_Exercise aim:_ Among the entries below, extract exactly the lines that run from the one with "repainted,orange_truck,black_truck (no. 1" through the one with "shifted,yellow_trophy (no. 3", both ends included.

_Material supplied:_
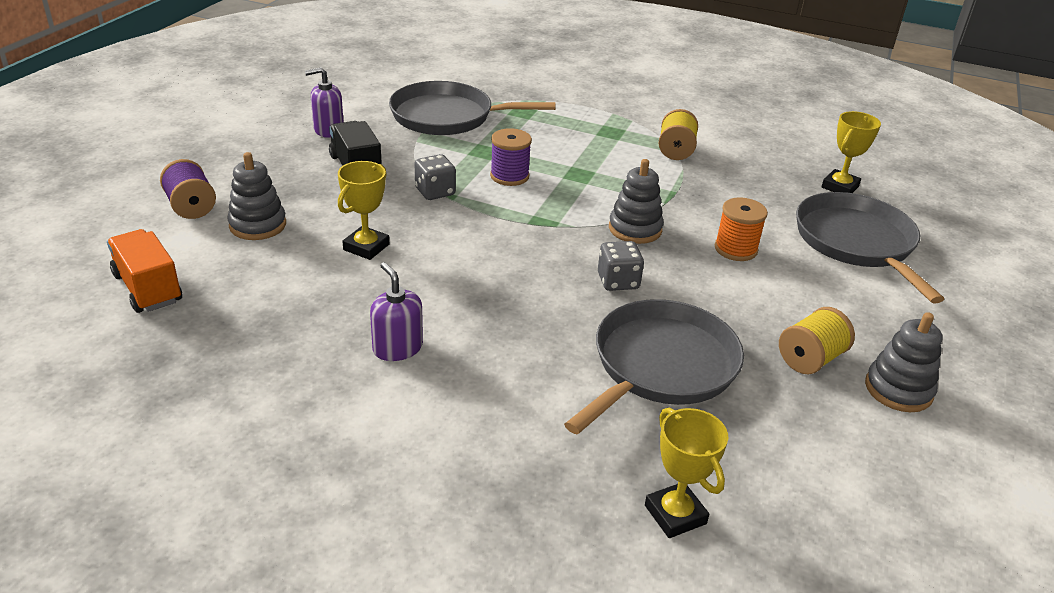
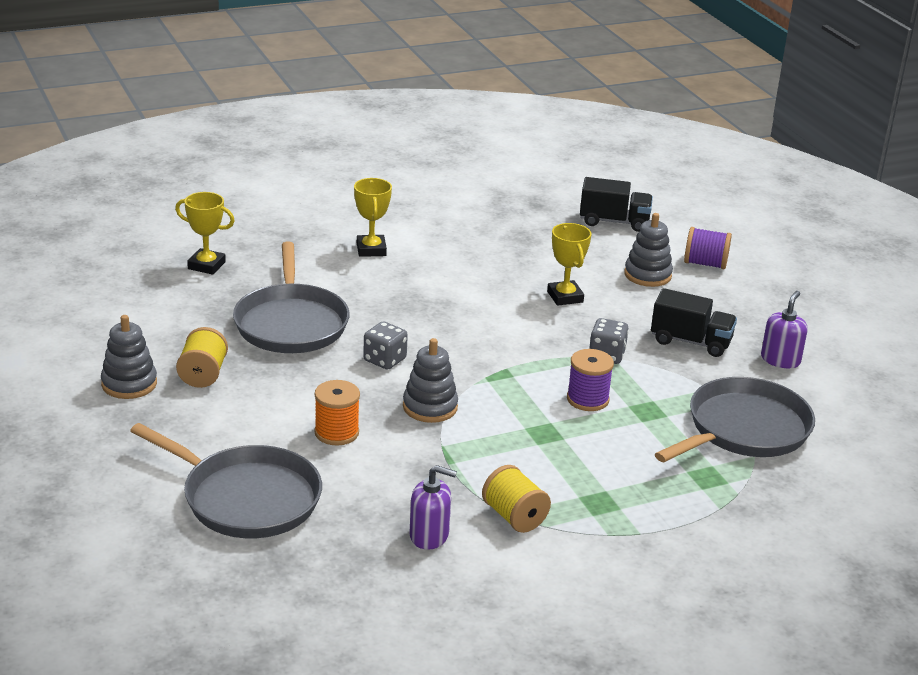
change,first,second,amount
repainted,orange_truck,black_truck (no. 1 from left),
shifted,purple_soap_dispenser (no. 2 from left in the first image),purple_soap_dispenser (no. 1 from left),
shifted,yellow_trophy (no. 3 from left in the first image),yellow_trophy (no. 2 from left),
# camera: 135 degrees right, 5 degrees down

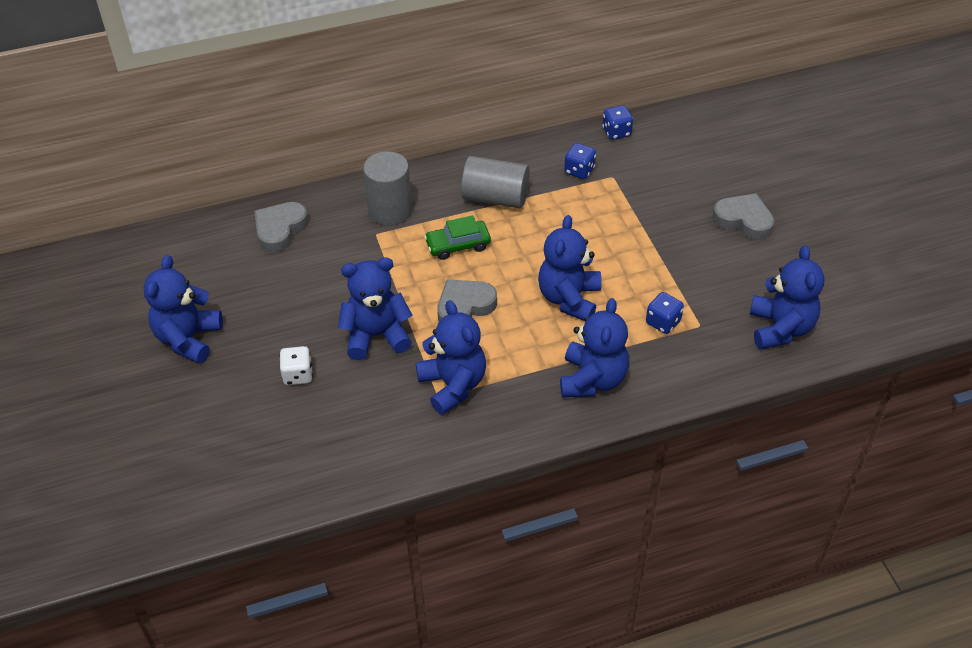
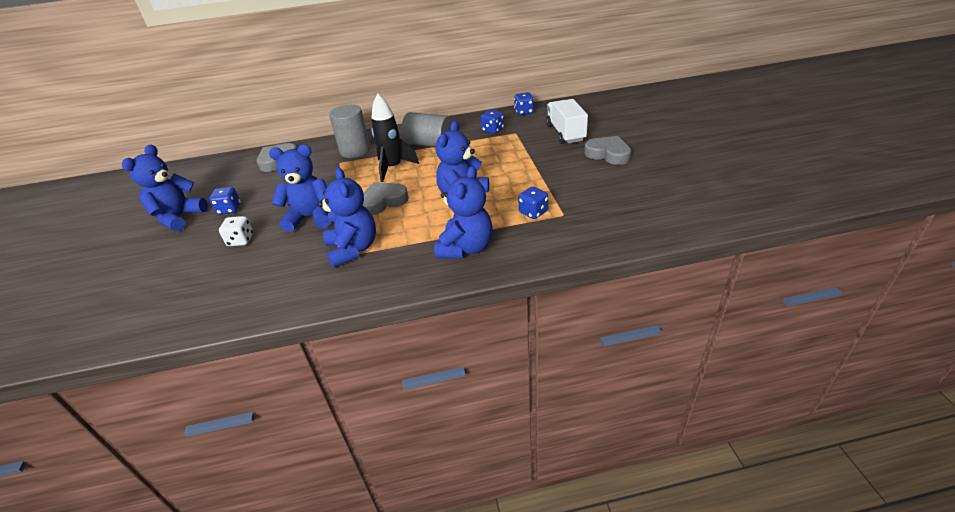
change,first,second,amount
swapped,green_car,black_rocket,
gone,blue_teddy_bear (no. 6 from left),,
new,,blue_dice (no. 1 from left),
new,,white_truck,
# camera: 10 degrees right, 10 degrees down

_Answer to this problem:_
repainted,orange_truck,black_truck (no. 1 from left),
shifted,purple_soap_dispenser (no. 2 from left in the first image),purple_soap_dispenser (no. 1 from left),
shifted,yellow_trophy (no. 3 from left in the first image),yellow_trophy (no. 2 from left),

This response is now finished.